--- Start of AVAILABLE DATA ---

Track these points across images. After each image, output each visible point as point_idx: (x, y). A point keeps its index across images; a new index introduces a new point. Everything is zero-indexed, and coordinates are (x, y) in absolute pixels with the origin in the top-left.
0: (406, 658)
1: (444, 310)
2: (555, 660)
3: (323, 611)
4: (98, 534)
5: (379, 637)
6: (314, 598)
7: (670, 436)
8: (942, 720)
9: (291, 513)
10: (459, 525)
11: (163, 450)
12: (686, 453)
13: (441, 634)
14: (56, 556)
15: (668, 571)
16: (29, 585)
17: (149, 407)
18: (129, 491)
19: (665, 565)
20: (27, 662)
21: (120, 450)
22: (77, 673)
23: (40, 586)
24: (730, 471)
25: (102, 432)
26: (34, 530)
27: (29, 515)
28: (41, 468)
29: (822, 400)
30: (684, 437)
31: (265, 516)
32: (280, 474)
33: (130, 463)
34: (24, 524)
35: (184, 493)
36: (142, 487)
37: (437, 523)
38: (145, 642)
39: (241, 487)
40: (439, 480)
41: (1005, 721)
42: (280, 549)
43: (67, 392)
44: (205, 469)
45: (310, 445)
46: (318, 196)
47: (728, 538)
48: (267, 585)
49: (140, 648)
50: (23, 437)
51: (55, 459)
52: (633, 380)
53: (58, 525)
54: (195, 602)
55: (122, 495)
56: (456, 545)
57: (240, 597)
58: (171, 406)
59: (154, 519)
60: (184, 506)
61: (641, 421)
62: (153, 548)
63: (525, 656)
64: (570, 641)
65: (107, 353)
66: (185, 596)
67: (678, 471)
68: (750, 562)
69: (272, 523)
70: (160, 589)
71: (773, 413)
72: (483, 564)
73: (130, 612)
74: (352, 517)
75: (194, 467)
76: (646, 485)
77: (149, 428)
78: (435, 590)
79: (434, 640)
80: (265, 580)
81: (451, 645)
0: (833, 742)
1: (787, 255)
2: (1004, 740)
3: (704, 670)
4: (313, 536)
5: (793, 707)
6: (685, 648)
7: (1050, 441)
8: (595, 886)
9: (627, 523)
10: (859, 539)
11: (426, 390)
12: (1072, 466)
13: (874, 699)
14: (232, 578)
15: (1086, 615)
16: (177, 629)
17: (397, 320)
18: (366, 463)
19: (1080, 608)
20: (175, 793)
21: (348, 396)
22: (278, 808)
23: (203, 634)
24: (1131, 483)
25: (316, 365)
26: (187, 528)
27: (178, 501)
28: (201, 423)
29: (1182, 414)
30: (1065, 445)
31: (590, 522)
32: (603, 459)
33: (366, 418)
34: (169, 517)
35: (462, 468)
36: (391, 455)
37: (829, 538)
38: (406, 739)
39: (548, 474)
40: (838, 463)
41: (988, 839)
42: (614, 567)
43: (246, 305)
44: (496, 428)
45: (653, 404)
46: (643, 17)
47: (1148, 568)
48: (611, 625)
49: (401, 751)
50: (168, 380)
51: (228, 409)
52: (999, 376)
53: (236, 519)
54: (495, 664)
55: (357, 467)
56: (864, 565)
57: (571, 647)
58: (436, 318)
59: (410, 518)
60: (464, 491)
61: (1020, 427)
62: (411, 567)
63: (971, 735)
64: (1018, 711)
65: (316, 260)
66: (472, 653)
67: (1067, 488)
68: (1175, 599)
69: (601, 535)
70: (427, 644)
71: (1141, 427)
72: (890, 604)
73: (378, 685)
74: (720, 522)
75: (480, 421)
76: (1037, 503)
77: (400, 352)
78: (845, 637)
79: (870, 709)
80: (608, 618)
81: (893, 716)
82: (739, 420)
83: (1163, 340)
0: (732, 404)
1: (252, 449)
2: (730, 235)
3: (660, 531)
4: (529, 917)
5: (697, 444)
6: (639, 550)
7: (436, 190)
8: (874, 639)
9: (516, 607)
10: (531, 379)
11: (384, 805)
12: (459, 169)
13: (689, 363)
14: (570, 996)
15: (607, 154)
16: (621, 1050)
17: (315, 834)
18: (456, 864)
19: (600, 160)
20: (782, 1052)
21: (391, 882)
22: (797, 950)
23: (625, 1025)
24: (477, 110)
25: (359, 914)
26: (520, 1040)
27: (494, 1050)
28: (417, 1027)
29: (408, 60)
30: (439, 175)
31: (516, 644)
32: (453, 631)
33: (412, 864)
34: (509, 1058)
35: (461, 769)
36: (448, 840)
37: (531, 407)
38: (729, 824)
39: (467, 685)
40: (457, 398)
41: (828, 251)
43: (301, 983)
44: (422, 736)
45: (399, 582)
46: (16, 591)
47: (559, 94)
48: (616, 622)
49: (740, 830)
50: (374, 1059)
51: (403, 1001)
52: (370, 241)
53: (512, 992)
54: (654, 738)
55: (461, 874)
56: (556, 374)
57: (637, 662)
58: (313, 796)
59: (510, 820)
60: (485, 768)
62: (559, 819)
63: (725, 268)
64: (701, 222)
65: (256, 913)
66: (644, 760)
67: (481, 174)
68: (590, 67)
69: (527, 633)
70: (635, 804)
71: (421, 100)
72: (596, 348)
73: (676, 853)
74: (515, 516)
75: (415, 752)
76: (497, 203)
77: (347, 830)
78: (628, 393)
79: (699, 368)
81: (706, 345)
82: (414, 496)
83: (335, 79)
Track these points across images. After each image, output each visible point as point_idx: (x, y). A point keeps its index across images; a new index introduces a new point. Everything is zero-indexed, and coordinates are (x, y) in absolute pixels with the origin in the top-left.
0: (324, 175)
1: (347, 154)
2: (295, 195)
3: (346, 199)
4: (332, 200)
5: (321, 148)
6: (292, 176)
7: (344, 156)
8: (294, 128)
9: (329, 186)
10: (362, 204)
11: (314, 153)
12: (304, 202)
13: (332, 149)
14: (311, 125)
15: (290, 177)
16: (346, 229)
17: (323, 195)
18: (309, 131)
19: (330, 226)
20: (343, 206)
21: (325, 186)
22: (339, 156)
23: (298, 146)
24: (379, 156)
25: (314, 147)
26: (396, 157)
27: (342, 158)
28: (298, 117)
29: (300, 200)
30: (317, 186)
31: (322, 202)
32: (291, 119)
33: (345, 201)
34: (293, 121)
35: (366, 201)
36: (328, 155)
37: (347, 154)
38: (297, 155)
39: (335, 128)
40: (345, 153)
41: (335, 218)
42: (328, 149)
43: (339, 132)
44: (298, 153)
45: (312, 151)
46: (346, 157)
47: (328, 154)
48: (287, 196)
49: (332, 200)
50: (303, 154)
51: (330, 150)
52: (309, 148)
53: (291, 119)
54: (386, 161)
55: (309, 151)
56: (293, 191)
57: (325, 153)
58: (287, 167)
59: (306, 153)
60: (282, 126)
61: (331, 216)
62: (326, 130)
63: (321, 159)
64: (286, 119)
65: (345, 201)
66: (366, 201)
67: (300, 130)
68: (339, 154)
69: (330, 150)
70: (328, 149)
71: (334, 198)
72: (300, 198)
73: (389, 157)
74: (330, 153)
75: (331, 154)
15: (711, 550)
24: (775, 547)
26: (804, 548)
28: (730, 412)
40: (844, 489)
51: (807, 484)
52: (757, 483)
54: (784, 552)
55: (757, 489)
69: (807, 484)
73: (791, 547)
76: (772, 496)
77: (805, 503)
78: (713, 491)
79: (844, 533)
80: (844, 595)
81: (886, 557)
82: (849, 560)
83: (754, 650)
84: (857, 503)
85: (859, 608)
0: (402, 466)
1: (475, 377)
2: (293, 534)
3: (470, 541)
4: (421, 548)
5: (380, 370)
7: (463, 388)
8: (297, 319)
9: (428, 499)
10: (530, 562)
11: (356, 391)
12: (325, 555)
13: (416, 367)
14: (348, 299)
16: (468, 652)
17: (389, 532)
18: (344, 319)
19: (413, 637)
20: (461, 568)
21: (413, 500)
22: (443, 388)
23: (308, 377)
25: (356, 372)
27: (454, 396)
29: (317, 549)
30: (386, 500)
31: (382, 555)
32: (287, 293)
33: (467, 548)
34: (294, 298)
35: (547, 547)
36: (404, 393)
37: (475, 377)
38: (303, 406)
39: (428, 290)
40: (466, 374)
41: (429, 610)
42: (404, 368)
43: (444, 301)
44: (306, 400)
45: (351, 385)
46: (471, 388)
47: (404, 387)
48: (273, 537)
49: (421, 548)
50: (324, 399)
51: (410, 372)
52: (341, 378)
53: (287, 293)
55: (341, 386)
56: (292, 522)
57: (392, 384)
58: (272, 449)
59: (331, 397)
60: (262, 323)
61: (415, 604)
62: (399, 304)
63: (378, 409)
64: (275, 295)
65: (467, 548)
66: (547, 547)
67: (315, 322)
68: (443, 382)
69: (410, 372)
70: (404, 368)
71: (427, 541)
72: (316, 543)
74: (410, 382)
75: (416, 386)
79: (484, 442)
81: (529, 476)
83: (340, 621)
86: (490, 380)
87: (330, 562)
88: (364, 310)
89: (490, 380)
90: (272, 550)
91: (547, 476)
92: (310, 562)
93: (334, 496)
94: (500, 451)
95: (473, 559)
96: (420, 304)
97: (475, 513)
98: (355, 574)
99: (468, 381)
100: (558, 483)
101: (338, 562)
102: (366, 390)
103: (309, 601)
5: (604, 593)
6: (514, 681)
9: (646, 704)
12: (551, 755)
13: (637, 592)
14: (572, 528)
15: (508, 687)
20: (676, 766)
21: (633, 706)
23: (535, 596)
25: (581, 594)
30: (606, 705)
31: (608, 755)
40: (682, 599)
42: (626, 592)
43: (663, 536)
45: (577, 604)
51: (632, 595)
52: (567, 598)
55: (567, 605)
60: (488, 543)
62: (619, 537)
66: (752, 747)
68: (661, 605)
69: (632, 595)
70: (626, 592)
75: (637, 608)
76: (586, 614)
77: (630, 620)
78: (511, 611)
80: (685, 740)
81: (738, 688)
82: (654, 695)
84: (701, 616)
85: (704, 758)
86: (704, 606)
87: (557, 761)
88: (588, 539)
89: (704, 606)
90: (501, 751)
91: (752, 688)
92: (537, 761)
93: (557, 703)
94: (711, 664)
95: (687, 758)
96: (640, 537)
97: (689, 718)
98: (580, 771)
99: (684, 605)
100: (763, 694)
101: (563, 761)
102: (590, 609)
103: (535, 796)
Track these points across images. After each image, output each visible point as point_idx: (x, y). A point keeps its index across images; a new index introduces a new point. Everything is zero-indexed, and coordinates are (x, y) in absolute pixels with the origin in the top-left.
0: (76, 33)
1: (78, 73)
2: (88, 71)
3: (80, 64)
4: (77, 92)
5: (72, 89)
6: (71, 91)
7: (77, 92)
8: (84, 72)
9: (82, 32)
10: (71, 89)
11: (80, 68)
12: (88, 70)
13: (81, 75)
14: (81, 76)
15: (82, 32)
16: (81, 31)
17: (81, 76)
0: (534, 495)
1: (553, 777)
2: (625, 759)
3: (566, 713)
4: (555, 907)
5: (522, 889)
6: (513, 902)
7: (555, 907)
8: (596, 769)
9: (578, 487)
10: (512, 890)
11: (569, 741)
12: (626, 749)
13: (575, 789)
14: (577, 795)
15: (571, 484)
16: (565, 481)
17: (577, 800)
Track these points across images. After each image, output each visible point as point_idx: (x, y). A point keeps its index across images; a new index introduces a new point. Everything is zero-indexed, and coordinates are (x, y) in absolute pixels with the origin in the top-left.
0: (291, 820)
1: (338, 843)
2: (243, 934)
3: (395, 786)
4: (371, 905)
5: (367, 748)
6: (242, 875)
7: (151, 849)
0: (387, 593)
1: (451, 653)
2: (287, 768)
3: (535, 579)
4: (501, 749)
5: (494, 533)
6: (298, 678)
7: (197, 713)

--- End of AVAILABLE DATA ---

EXERCISE DETAILS: Copy everything from the start of the data down to the line containing "40: (439, 480)", word for word, with both ends included.

COMPLETED EXERCISE:
Track these points across images. After each image, output each visible point as point_idx: (x, y). A point keeps its index across images; a new index introduces a new point. Everything is zero-indexed, and coordinates are (x, y) in absolute pixels with the origin in the top-left.
0: (406, 658)
1: (444, 310)
2: (555, 660)
3: (323, 611)
4: (98, 534)
5: (379, 637)
6: (314, 598)
7: (670, 436)
8: (942, 720)
9: (291, 513)
10: (459, 525)
11: (163, 450)
12: (686, 453)
13: (441, 634)
14: (56, 556)
15: (668, 571)
16: (29, 585)
17: (149, 407)
18: (129, 491)
19: (665, 565)
20: (27, 662)
21: (120, 450)
22: (77, 673)
23: (40, 586)
24: (730, 471)
25: (102, 432)
26: (34, 530)
27: (29, 515)
28: (41, 468)
29: (822, 400)
30: (684, 437)
31: (265, 516)
32: (280, 474)
33: (130, 463)
34: (24, 524)
35: (184, 493)
36: (142, 487)
37: (437, 523)
38: (145, 642)
39: (241, 487)
40: (439, 480)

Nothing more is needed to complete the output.